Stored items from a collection
•••••

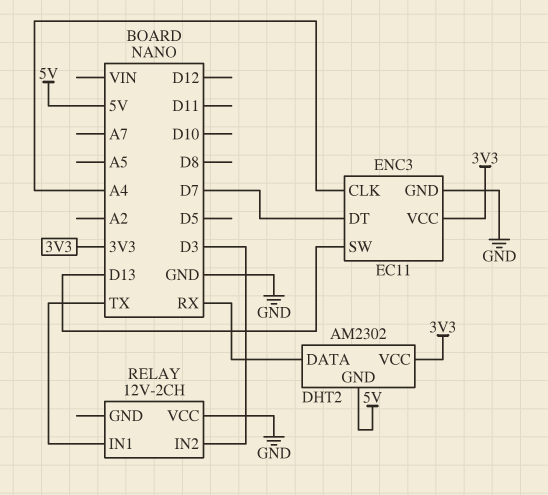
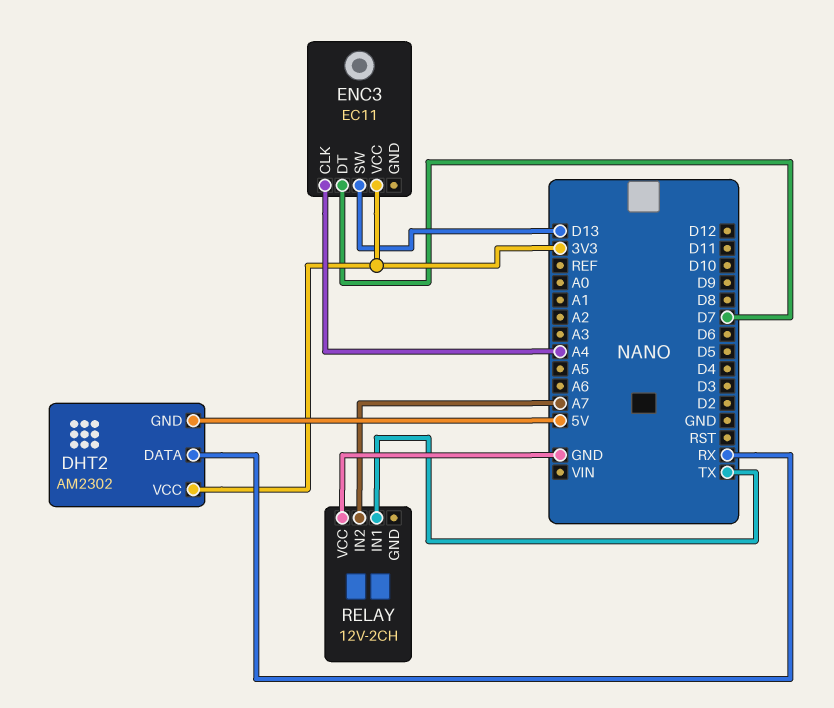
ENC3 pin GND: GND -> none
RELAY pin IN2: D3 -> A7

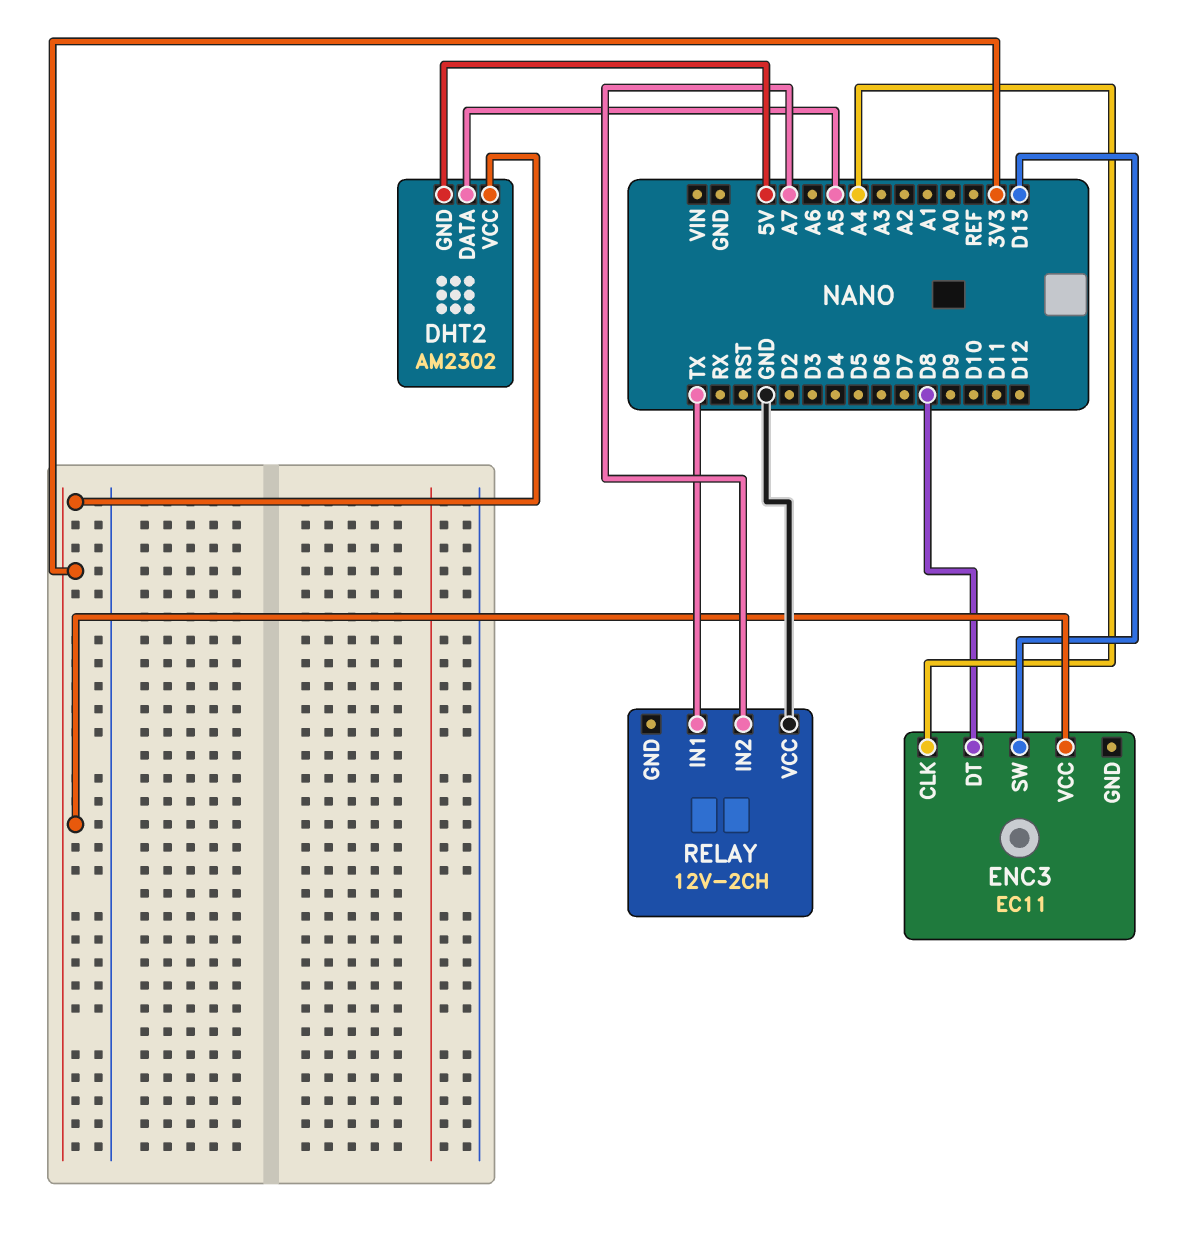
DHT2 pin DATA: RX -> A5
ENC3 pin DT: D7 -> D8

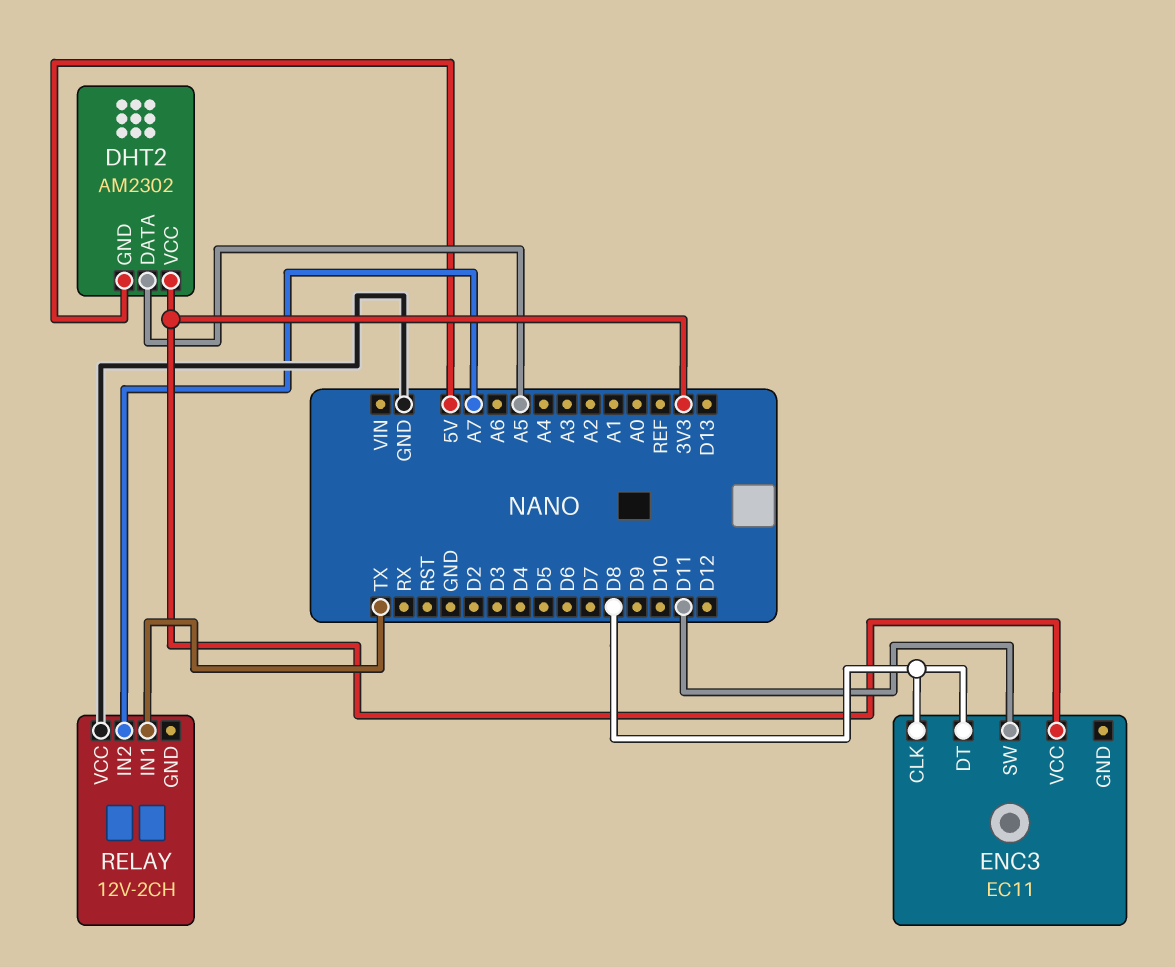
ENC3 pin CLK: A4 -> D8
ENC3 pin SW: D13 -> D11

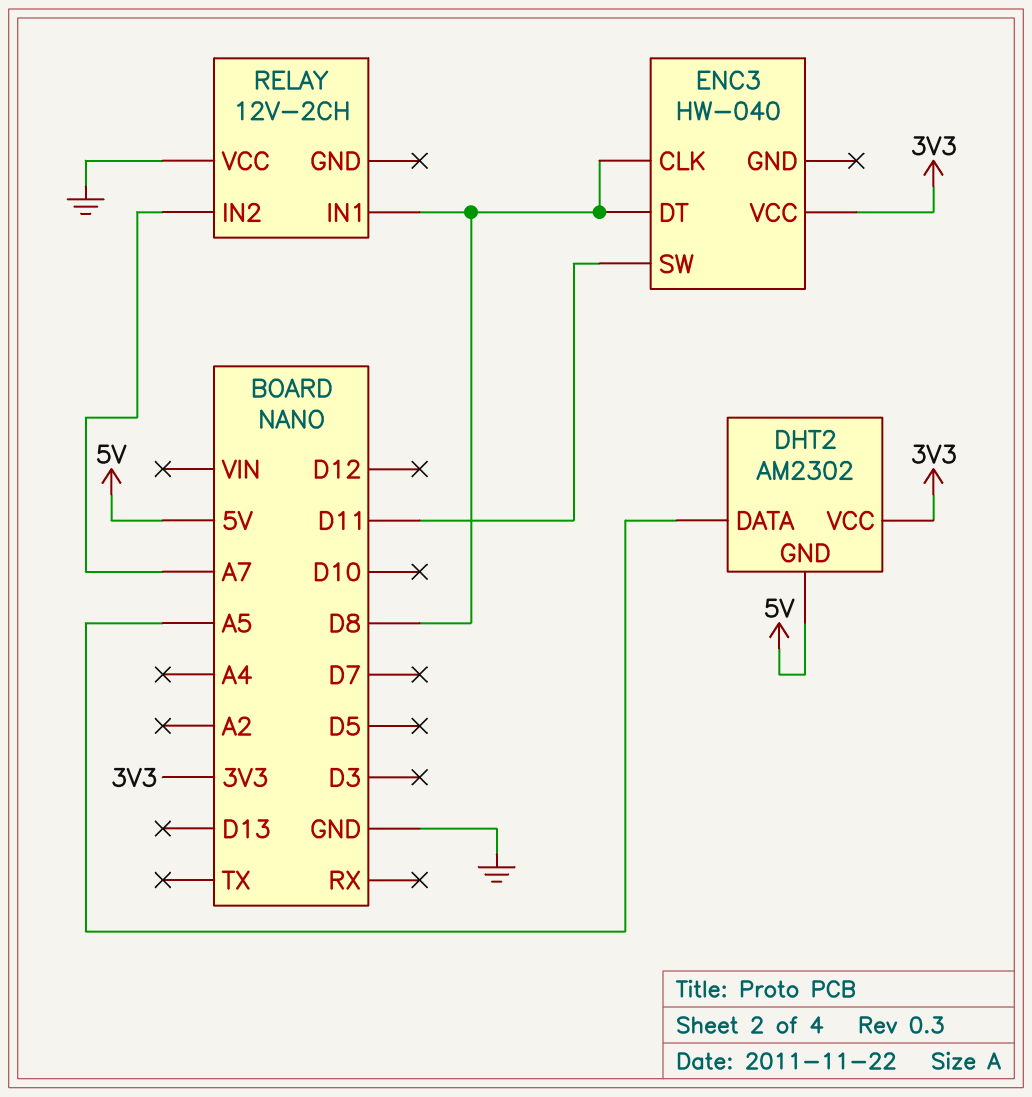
ENC3: EC11 -> HW-040
RELAY pin IN1: TX -> D8

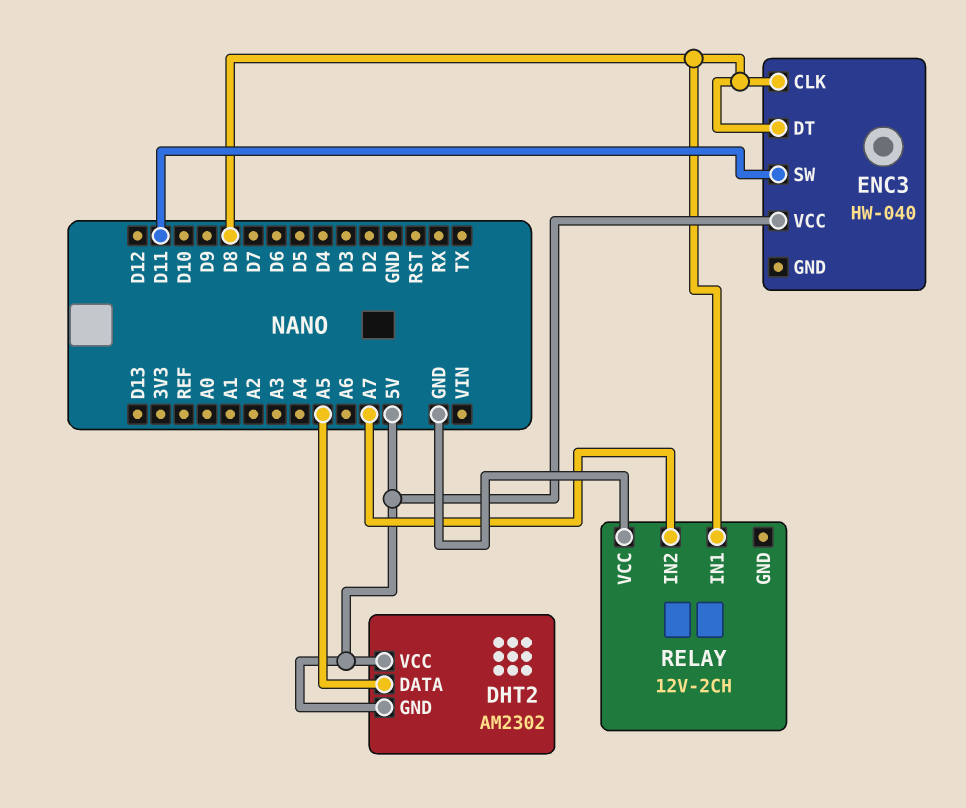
DHT2 pin VCC: 3V3 -> 5V
ENC3 pin VCC: 3V3 -> 5V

•••••

WORK ORDER -
Show all lines in the entries above where the string "RELAY" appears.

ANSWER TO THIS TASK -
RELAY pin IN2: D3 -> A7
RELAY pin IN1: TX -> D8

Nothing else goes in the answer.